Remote sensing detection data
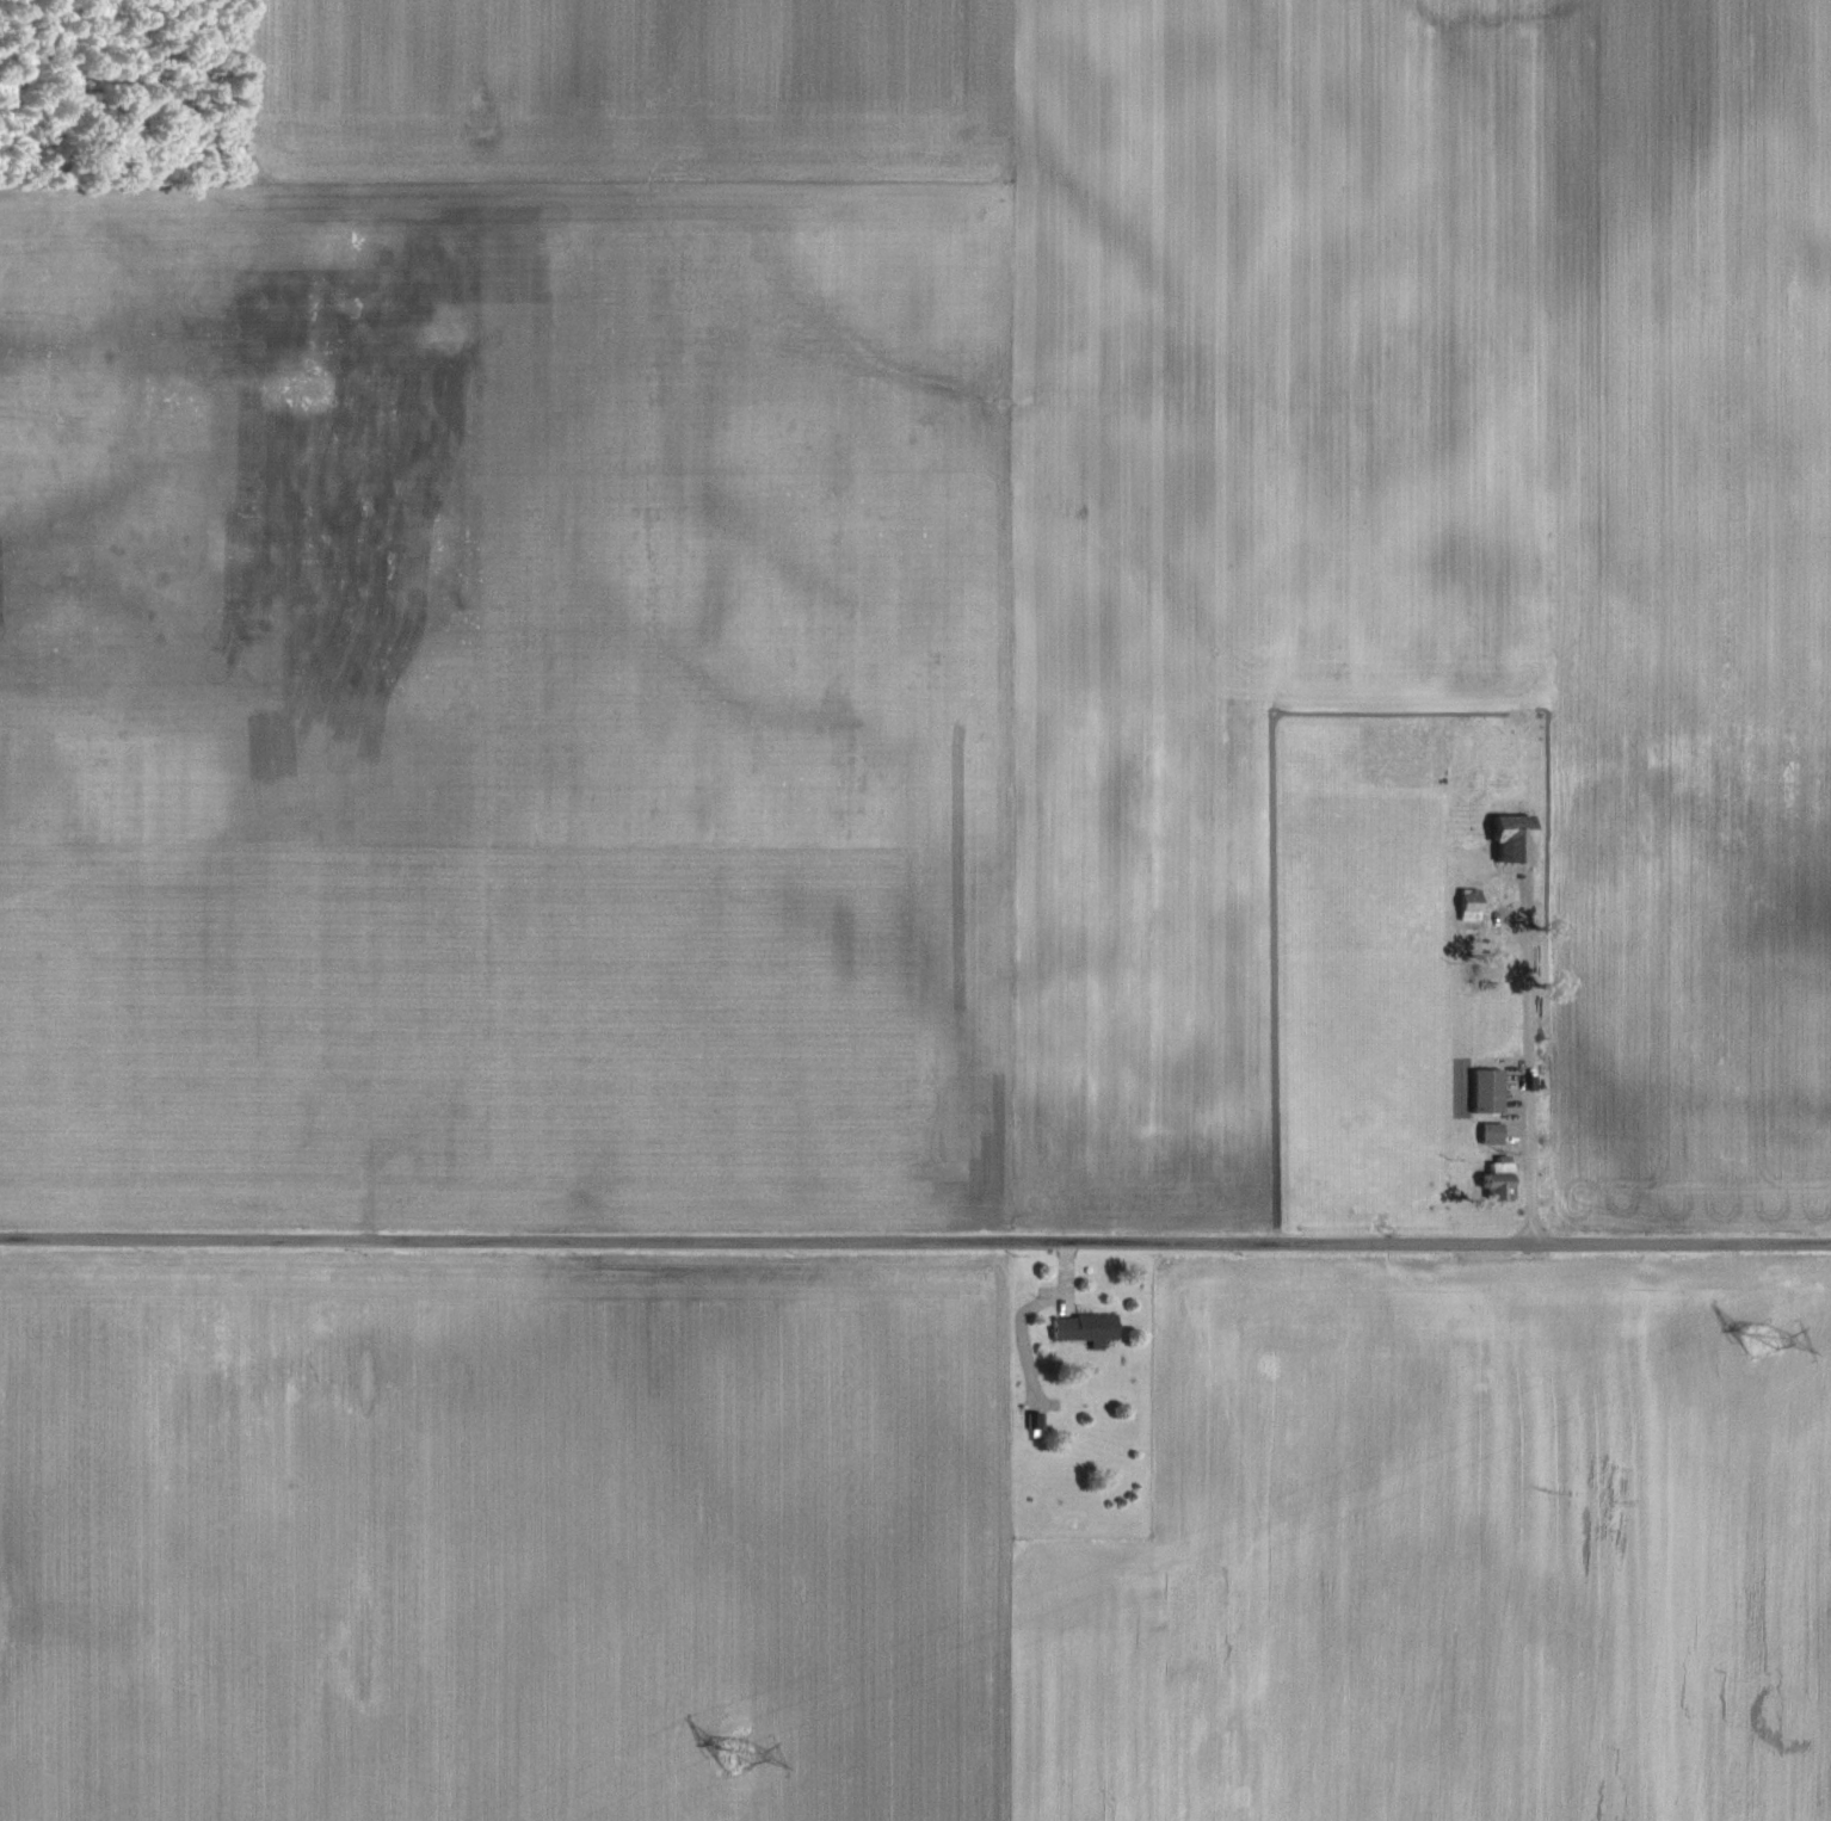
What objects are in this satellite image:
building: (1501, 840)
building: (1463, 904)
road: (1569, 1050)
building: (1482, 1091)
building: (1487, 1133)
building: (1493, 1179)
road: (915, 1242)
building: (1085, 1328)
power tower: (1755, 1341)
building: (1034, 1424)
power tower: (737, 1755)

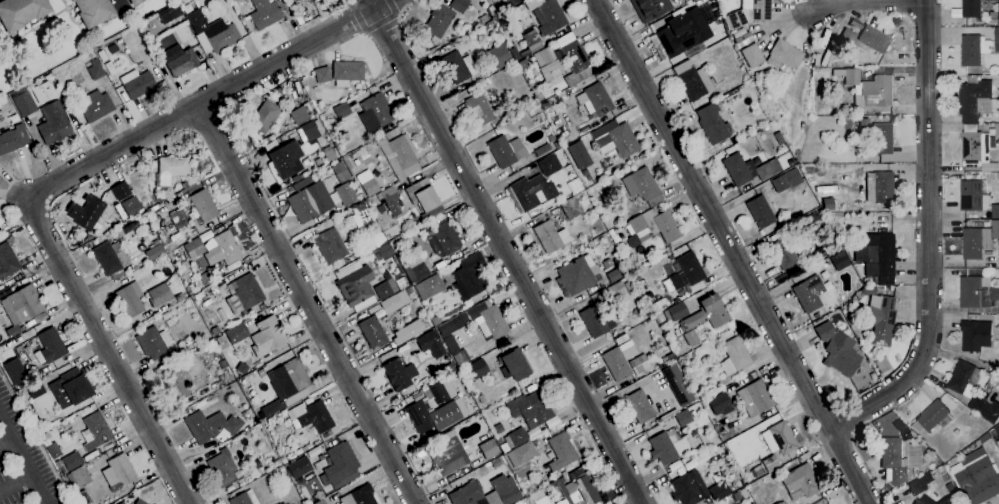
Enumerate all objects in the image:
building: (307, 0)
building: (693, 0)
building: (134, 2)
road: (831, 4)
road: (123, 5)
building: (459, 5)
building: (311, 7)
building: (650, 8)
building: (998, 8)
building: (968, 10)
building: (94, 11)
building: (21, 12)
building: (169, 13)
building: (265, 13)
building: (748, 13)
building: (494, 14)
building: (551, 17)
building: (483, 18)
building: (439, 20)
building: (993, 22)
building: (484, 27)
building: (214, 31)
building: (145, 36)
building: (671, 36)
building: (848, 36)
building: (741, 37)
building: (873, 39)
building: (996, 39)
building: (532, 41)
building: (693, 49)
building: (974, 50)
building: (784, 54)
building: (498, 55)
building: (752, 55)
building: (182, 59)
building: (574, 59)
building: (546, 62)
building: (458, 67)
building: (95, 69)
building: (347, 72)
building: (322, 74)
building: (693, 81)
building: (137, 83)
building: (868, 88)
building: (42, 91)
road: (206, 99)
building: (597, 100)
building: (976, 100)
building: (24, 103)
building: (96, 105)
building: (479, 109)
building: (342, 110)
building: (374, 112)
building: (301, 114)
building: (267, 116)
building: (864, 121)
building: (54, 122)
building: (713, 123)
building: (312, 130)
building: (994, 131)
building: (13, 138)
building: (254, 138)
building: (551, 138)
building: (615, 138)
building: (882, 138)
building: (556, 145)
building: (347, 146)
building: (976, 146)
building: (543, 149)
building: (502, 152)
building: (328, 153)
building: (399, 155)
building: (579, 155)
building: (283, 157)
building: (607, 162)
building: (548, 164)
building: (748, 169)
building: (171, 170)
building: (340, 172)
building: (585, 172)
building: (998, 176)
building: (589, 177)
building: (787, 180)
building: (366, 183)
building: (185, 184)
building: (642, 186)
building: (879, 187)
building: (532, 191)
building: (346, 194)
building: (423, 194)
building: (158, 196)
building: (972, 196)
building: (391, 200)
building: (310, 202)
building: (828, 203)
building: (167, 204)
building: (131, 205)
building: (201, 207)
building: (571, 207)
building: (760, 211)
building: (87, 212)
building: (995, 212)
building: (363, 213)
building: (179, 219)
building: (832, 221)
building: (812, 222)
building: (132, 225)
building: (654, 225)
building: (153, 231)
building: (550, 236)
road: (928, 238)
building: (443, 239)
building: (616, 239)
building: (979, 241)
building: (155, 242)
building: (375, 243)
building: (330, 246)
building: (194, 248)
building: (224, 248)
road: (507, 251)
building: (563, 251)
road: (733, 251)
building: (155, 252)
building: (385, 252)
building: (784, 253)
building: (877, 255)
building: (111, 258)
building: (7, 260)
building: (839, 260)
building: (998, 260)
building: (607, 263)
building: (412, 266)
building: (685, 272)
building: (578, 275)
building: (614, 275)
building: (469, 276)
building: (355, 285)
building: (629, 285)
building: (390, 286)
building: (429, 287)
building: (616, 290)
building: (868, 290)
building: (247, 291)
building: (810, 292)
building: (977, 292)
building: (160, 294)
building: (180, 297)
building: (130, 299)
building: (398, 300)
road: (307, 304)
building: (20, 309)
building: (373, 309)
building: (676, 311)
building: (706, 314)
building: (166, 315)
building: (175, 319)
building: (881, 320)
building: (170, 321)
building: (596, 321)
building: (492, 322)
building: (23, 327)
building: (409, 331)
building: (373, 332)
building: (237, 333)
building: (267, 336)
building: (976, 336)
building: (691, 338)
building: (621, 339)
building: (222, 341)
building: (154, 342)
building: (430, 344)
building: (451, 344)
building: (210, 345)
building: (49, 346)
building: (838, 349)
road: (106, 351)
building: (735, 356)
building: (669, 357)
building: (449, 359)
building: (619, 359)
building: (223, 362)
building: (514, 365)
building: (448, 367)
building: (242, 368)
building: (477, 368)
building: (399, 374)
building: (426, 379)
building: (964, 379)
building: (285, 383)
building: (677, 384)
building: (990, 385)
building: (76, 386)
building: (35, 388)
building: (440, 391)
building: (481, 398)
building: (755, 398)
building: (308, 400)
building: (718, 403)
building: (640, 406)
building: (530, 408)
building: (985, 409)
building: (247, 414)
building: (311, 416)
building: (932, 416)
building: (420, 417)
building: (683, 417)
building: (551, 421)
building: (211, 425)
building: (277, 428)
building: (498, 428)
building: (997, 429)
building: (96, 430)
building: (533, 431)
building: (906, 435)
building: (301, 438)
building: (779, 438)
road: (6, 439)
building: (514, 439)
building: (303, 448)
building: (663, 448)
building: (54, 449)
building: (488, 449)
building: (561, 451)
building: (521, 453)
building: (448, 456)
building: (281, 457)
road: (24, 458)
parking lot: (23, 460)
building: (72, 460)
building: (893, 460)
building: (257, 462)
building: (496, 462)
building: (770, 463)
building: (298, 466)
building: (340, 466)
building: (222, 467)
building: (61, 468)
building: (122, 469)
building: (83, 475)
road: (16, 480)
building: (979, 482)
building: (799, 483)
building: (920, 485)
building: (690, 487)
building: (148, 489)
building: (505, 489)
building: (584, 490)
building: (719, 491)
building: (468, 494)
building: (359, 496)
building: (737, 496)
building: (82, 498)
building: (244, 498)
building: (539, 498)
building: (140, 501)
building: (951, 501)
building: (320, 502)
building: (917, 502)
building: (280, 503)
building: (283, 503)
building: (752, 503)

• _Exercise_
Could you output the full set of entries exactly, skipping every picture?

• _Exercise response_
What objects are in this satellite image:
building: (1501, 840)
building: (1463, 904)
road: (1569, 1050)
building: (1482, 1091)
building: (1487, 1133)
building: (1493, 1179)
road: (915, 1242)
building: (1085, 1328)
power tower: (1755, 1341)
building: (1034, 1424)
power tower: (737, 1755)

Enumerate all objects in the image:
building: (307, 0)
building: (693, 0)
building: (134, 2)
road: (831, 4)
road: (123, 5)
building: (459, 5)
building: (311, 7)
building: (650, 8)
building: (998, 8)
building: (968, 10)
building: (94, 11)
building: (21, 12)
building: (169, 13)
building: (265, 13)
building: (748, 13)
building: (494, 14)
building: (551, 17)
building: (483, 18)
building: (439, 20)
building: (993, 22)
building: (484, 27)
building: (214, 31)
building: (145, 36)
building: (671, 36)
building: (848, 36)
building: (741, 37)
building: (873, 39)
building: (996, 39)
building: (532, 41)
building: (693, 49)
building: (974, 50)
building: (784, 54)
building: (498, 55)
building: (752, 55)
building: (182, 59)
building: (574, 59)
building: (546, 62)
building: (458, 67)
building: (95, 69)
building: (347, 72)
building: (322, 74)
building: (693, 81)
building: (137, 83)
building: (868, 88)
building: (42, 91)
road: (206, 99)
building: (597, 100)
building: (976, 100)
building: (24, 103)
building: (96, 105)
building: (479, 109)
building: (342, 110)
building: (374, 112)
building: (301, 114)
building: (267, 116)
building: (864, 121)
building: (54, 122)
building: (713, 123)
building: (312, 130)
building: (994, 131)
building: (13, 138)
building: (254, 138)
building: (551, 138)
building: (615, 138)
building: (882, 138)
building: (556, 145)
building: (347, 146)
building: (976, 146)
building: (543, 149)
building: (502, 152)
building: (328, 153)
building: (399, 155)
building: (579, 155)
building: (283, 157)
building: (607, 162)
building: (548, 164)
building: (748, 169)
building: (171, 170)
building: (340, 172)
building: (585, 172)
building: (998, 176)
building: (589, 177)
building: (787, 180)
building: (366, 183)
building: (185, 184)
building: (642, 186)
building: (879, 187)
building: (532, 191)
building: (346, 194)
building: (423, 194)
building: (158, 196)
building: (972, 196)
building: (391, 200)
building: (310, 202)
building: (828, 203)
building: (167, 204)
building: (131, 205)
building: (201, 207)
building: (571, 207)
building: (760, 211)
building: (87, 212)
building: (995, 212)
building: (363, 213)
building: (179, 219)
building: (832, 221)
building: (812, 222)
building: (132, 225)
building: (654, 225)
building: (153, 231)
building: (550, 236)
road: (928, 238)
building: (443, 239)
building: (616, 239)
building: (979, 241)
building: (155, 242)
building: (375, 243)
building: (330, 246)
building: (194, 248)
building: (224, 248)
road: (507, 251)
building: (563, 251)
road: (733, 251)
building: (155, 252)
building: (385, 252)
building: (784, 253)
building: (877, 255)
building: (111, 258)
building: (7, 260)
building: (839, 260)
building: (998, 260)
building: (607, 263)
building: (412, 266)
building: (685, 272)
building: (578, 275)
building: (614, 275)
building: (469, 276)
building: (355, 285)
building: (629, 285)
building: (390, 286)
building: (429, 287)
building: (616, 290)
building: (868, 290)
building: (247, 291)
building: (810, 292)
building: (977, 292)
building: (160, 294)
building: (180, 297)
building: (130, 299)
building: (398, 300)
road: (307, 304)
building: (20, 309)
building: (373, 309)
building: (676, 311)
building: (706, 314)
building: (166, 315)
building: (175, 319)
building: (881, 320)
building: (170, 321)
building: (596, 321)
building: (492, 322)
building: (23, 327)
building: (409, 331)
building: (373, 332)
building: (237, 333)
building: (267, 336)
building: (976, 336)
building: (691, 338)
building: (621, 339)
building: (222, 341)
building: (154, 342)
building: (430, 344)
building: (451, 344)
building: (210, 345)
building: (49, 346)
building: (838, 349)
road: (106, 351)
building: (735, 356)
building: (669, 357)
building: (449, 359)
building: (619, 359)
building: (223, 362)
building: (514, 365)
building: (448, 367)
building: (242, 368)
building: (477, 368)
building: (399, 374)
building: (426, 379)
building: (964, 379)
building: (285, 383)
building: (677, 384)
building: (990, 385)
building: (76, 386)
building: (35, 388)
building: (440, 391)
building: (481, 398)
building: (755, 398)
building: (308, 400)
building: (718, 403)
building: (640, 406)
building: (530, 408)
building: (985, 409)
building: (247, 414)
building: (311, 416)
building: (932, 416)
building: (420, 417)
building: (683, 417)
building: (551, 421)
building: (211, 425)
building: (277, 428)
building: (498, 428)
building: (997, 429)
building: (96, 430)
building: (533, 431)
building: (906, 435)
building: (301, 438)
building: (779, 438)
road: (6, 439)
building: (514, 439)
building: (303, 448)
building: (663, 448)
building: (54, 449)
building: (488, 449)
building: (561, 451)
building: (521, 453)
building: (448, 456)
building: (281, 457)
road: (24, 458)
parking lot: (23, 460)
building: (72, 460)
building: (893, 460)
building: (257, 462)
building: (496, 462)
building: (770, 463)
building: (298, 466)
building: (340, 466)
building: (222, 467)
building: (61, 468)
building: (122, 469)
building: (83, 475)
road: (16, 480)
building: (979, 482)
building: (799, 483)
building: (920, 485)
building: (690, 487)
building: (148, 489)
building: (505, 489)
building: (584, 490)
building: (719, 491)
building: (468, 494)
building: (359, 496)
building: (737, 496)
building: (82, 498)
building: (244, 498)
building: (539, 498)
building: (140, 501)
building: (951, 501)
building: (320, 502)
building: (917, 502)
building: (280, 503)
building: (283, 503)
building: (752, 503)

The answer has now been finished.